Please retype all the data below exactly, line for line.

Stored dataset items
==*==

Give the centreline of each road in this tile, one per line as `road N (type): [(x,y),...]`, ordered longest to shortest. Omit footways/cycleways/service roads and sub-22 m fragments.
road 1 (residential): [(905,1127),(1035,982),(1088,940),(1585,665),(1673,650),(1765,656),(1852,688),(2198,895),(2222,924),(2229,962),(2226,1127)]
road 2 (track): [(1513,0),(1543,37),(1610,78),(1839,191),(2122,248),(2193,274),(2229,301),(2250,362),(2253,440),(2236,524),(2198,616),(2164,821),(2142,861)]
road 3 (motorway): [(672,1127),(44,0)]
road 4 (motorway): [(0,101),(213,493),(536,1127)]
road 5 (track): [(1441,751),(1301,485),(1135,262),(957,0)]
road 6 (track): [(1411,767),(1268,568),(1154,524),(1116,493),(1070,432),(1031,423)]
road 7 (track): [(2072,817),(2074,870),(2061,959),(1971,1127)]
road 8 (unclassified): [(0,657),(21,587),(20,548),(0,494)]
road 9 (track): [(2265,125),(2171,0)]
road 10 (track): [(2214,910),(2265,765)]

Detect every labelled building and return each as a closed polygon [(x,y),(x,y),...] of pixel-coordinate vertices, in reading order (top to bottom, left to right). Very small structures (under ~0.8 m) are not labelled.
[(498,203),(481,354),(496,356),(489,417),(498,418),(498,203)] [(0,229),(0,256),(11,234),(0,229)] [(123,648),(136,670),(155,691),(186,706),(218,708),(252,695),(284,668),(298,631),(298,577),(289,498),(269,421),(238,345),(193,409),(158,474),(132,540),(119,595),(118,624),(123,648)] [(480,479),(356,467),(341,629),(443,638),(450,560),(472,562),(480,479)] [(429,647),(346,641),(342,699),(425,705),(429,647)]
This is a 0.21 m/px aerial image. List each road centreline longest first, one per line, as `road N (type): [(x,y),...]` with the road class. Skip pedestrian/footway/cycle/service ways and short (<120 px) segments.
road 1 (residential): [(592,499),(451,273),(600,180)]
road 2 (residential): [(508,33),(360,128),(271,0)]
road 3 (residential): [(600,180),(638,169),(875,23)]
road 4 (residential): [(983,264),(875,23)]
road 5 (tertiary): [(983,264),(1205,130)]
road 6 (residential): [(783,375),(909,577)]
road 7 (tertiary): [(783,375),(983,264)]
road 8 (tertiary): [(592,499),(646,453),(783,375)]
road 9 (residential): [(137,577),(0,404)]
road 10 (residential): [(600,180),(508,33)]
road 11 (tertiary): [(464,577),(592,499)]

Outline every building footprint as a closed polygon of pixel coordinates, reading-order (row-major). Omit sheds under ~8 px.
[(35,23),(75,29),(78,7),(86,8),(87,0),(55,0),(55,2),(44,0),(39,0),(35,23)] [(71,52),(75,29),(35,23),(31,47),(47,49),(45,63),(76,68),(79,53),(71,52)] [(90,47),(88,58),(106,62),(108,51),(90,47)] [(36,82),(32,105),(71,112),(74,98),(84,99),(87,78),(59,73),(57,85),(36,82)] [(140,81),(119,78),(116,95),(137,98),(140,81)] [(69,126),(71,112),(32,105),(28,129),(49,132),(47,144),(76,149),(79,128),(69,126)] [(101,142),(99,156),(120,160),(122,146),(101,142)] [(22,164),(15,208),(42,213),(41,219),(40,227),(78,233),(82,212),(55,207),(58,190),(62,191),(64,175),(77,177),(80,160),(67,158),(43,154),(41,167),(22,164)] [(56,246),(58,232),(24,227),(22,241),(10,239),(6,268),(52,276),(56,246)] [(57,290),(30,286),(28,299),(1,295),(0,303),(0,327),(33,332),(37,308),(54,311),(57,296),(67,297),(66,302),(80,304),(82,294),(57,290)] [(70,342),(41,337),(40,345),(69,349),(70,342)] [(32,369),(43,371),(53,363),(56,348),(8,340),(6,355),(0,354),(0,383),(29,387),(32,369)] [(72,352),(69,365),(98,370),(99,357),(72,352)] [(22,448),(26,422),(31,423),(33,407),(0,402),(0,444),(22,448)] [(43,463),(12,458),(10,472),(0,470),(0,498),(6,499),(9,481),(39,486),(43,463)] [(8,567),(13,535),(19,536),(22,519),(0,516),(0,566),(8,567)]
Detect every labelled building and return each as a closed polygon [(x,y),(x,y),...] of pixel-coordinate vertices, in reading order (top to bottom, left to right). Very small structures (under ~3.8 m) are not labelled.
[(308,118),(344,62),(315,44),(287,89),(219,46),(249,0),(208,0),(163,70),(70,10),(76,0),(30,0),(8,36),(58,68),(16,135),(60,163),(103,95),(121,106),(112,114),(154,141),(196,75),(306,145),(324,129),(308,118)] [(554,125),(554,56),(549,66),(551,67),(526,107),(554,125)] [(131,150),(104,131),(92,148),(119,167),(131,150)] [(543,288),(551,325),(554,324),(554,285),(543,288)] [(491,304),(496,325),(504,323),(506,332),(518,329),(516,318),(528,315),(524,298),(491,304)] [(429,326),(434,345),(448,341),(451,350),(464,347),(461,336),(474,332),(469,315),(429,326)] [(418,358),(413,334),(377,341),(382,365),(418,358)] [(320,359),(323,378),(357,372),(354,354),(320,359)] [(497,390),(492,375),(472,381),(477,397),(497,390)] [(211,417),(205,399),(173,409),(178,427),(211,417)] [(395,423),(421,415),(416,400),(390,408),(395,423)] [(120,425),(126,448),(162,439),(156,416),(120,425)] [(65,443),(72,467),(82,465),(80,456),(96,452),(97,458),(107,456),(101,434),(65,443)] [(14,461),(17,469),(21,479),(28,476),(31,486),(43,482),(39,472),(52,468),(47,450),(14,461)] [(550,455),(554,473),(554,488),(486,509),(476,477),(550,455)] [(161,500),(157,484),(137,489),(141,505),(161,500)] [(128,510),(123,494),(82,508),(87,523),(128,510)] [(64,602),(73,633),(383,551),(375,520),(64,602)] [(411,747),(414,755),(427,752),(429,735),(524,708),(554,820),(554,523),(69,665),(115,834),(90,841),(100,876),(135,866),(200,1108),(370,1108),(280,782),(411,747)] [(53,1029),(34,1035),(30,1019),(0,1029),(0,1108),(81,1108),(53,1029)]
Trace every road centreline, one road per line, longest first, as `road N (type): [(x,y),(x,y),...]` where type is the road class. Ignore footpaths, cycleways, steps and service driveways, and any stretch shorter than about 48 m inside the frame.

==*==

_OUTPUT OF THE TASK_.
Give the centreline of each road in this tile, one per line as `road N (type): [(x,y),...]`, ordered longest to shortest. Omit footways/cycleways/service roads and sub-22 m fragments.
road 1 (residential): [(905,1127),(1035,982),(1088,940),(1585,665),(1673,650),(1765,656),(1852,688),(2198,895),(2222,924),(2229,962),(2226,1127)]
road 2 (track): [(1513,0),(1543,37),(1610,78),(1839,191),(2122,248),(2193,274),(2229,301),(2250,362),(2253,440),(2236,524),(2198,616),(2164,821),(2142,861)]
road 3 (motorway): [(672,1127),(44,0)]
road 4 (motorway): [(0,101),(213,493),(536,1127)]
road 5 (track): [(1441,751),(1301,485),(1135,262),(957,0)]
road 6 (track): [(1411,767),(1268,568),(1154,524),(1116,493),(1070,432),(1031,423)]
road 7 (track): [(2072,817),(2074,870),(2061,959),(1971,1127)]
road 8 (unclassified): [(0,657),(21,587),(20,548),(0,494)]
road 9 (track): [(2265,125),(2171,0)]
road 10 (track): [(2214,910),(2265,765)]

Detect every labelled building and return each as a closed polygon [(x,y),(x,y),...] of pixel-coordinate vertices, in reading order (top to bottom, left to right). Very small structures (under ~0.8 m) are not labelled.
[(498,203),(481,354),(496,356),(489,417),(498,418),(498,203)] [(0,229),(0,256),(11,234),(0,229)] [(123,648),(136,670),(155,691),(186,706),(218,708),(252,695),(284,668),(298,631),(298,577),(289,498),(269,421),(238,345),(193,409),(158,474),(132,540),(119,595),(118,624),(123,648)] [(480,479),(356,467),(341,629),(443,638),(450,560),(472,562),(480,479)] [(429,647),(346,641),(342,699),(425,705),(429,647)]
This is a 0.21 m/px aerial image. List each road centreline longest first, one per line, as `road N (type): [(x,y),...]` with the road class. Skip pedestrian/footway/cycle/service ways and short (<120 px) segments.
road 1 (residential): [(592,499),(451,273),(600,180)]
road 2 (residential): [(508,33),(360,128),(271,0)]
road 3 (residential): [(600,180),(638,169),(875,23)]
road 4 (residential): [(983,264),(875,23)]
road 5 (tertiary): [(983,264),(1205,130)]
road 6 (residential): [(783,375),(909,577)]
road 7 (tertiary): [(783,375),(983,264)]
road 8 (tertiary): [(592,499),(646,453),(783,375)]
road 9 (residential): [(137,577),(0,404)]
road 10 (residential): [(600,180),(508,33)]
road 11 (tertiary): [(464,577),(592,499)]

Outline every building footprint as a closed polygon of pixel coordinates, reading-order (row-major). Omit sheds under ~8 px.
[(35,23),(75,29),(78,7),(86,8),(87,0),(55,0),(55,2),(44,0),(39,0),(35,23)] [(71,52),(75,29),(35,23),(31,47),(47,49),(45,63),(76,68),(79,53),(71,52)] [(90,47),(88,58),(106,62),(108,51),(90,47)] [(36,82),(32,105),(71,112),(74,98),(84,99),(87,78),(59,73),(57,85),(36,82)] [(140,81),(119,78),(116,95),(137,98),(140,81)] [(69,126),(71,112),(32,105),(28,129),(49,132),(47,144),(76,149),(79,128),(69,126)] [(101,142),(99,156),(120,160),(122,146),(101,142)] [(22,164),(15,208),(42,213),(41,219),(40,227),(78,233),(82,212),(55,207),(58,190),(62,191),(64,175),(77,177),(80,160),(67,158),(43,154),(41,167),(22,164)] [(56,246),(58,232),(24,227),(22,241),(10,239),(6,268),(52,276),(56,246)] [(57,290),(30,286),(28,299),(1,295),(0,303),(0,327),(33,332),(37,308),(54,311),(57,296),(67,297),(66,302),(80,304),(82,294),(57,290)] [(70,342),(41,337),(40,345),(69,349),(70,342)] [(32,369),(43,371),(53,363),(56,348),(8,340),(6,355),(0,354),(0,383),(29,387),(32,369)] [(72,352),(69,365),(98,370),(99,357),(72,352)] [(22,448),(26,422),(31,423),(33,407),(0,402),(0,444),(22,448)] [(43,463),(12,458),(10,472),(0,470),(0,498),(6,499),(9,481),(39,486),(43,463)] [(8,567),(13,535),(19,536),(22,519),(0,516),(0,566),(8,567)]
Detect every labelled building and return each as a closed polygon [(x,y),(x,y),...] of pixel-coordinate vertices, in reading order (top to bottom, left to right). Very small structures (under ~3.8 m) are not labelled.
[(308,118),(344,62),(315,44),(287,89),(219,46),(249,0),(208,0),(163,70),(70,10),(76,0),(30,0),(8,36),(58,68),(16,135),(60,163),(103,95),(121,106),(112,114),(154,141),(196,75),(306,145),(324,129),(308,118)] [(554,125),(554,56),(549,66),(551,67),(526,107),(554,125)] [(131,150),(104,131),(92,148),(119,167),(131,150)] [(543,288),(551,325),(554,324),(554,285),(543,288)] [(491,304),(496,325),(504,323),(506,332),(518,329),(516,318),(528,315),(524,298),(491,304)] [(429,326),(434,345),(448,341),(451,350),(464,347),(461,336),(474,332),(469,315),(429,326)] [(418,358),(413,334),(377,341),(382,365),(418,358)] [(320,359),(323,378),(357,372),(354,354),(320,359)] [(497,390),(492,375),(472,381),(477,397),(497,390)] [(211,417),(205,399),(173,409),(178,427),(211,417)] [(395,423),(421,415),(416,400),(390,408),(395,423)] [(120,425),(126,448),(162,439),(156,416),(120,425)] [(65,443),(72,467),(82,465),(80,456),(96,452),(97,458),(107,456),(101,434),(65,443)] [(14,461),(17,469),(21,479),(28,476),(31,486),(43,482),(39,472),(52,468),(47,450),(14,461)] [(550,455),(554,473),(554,488),(486,509),(476,477),(550,455)] [(161,500),(157,484),(137,489),(141,505),(161,500)] [(128,510),(123,494),(82,508),(87,523),(128,510)] [(64,602),(73,633),(383,551),(375,520),(64,602)] [(411,747),(414,755),(427,752),(429,735),(524,708),(554,820),(554,523),(69,665),(115,834),(90,841),(100,876),(135,866),(200,1108),(370,1108),(280,782),(411,747)] [(53,1029),(34,1035),(30,1019),(0,1029),(0,1108),(81,1108),(53,1029)]
Trace every road centreline, one road per line, longest first, as `road N (type): [(x,y),(x,y),...]` where type is the road class. Ignore footpaths, cycleways, steps and service driveways, and any stretch shorter than about 48 m inside the frame.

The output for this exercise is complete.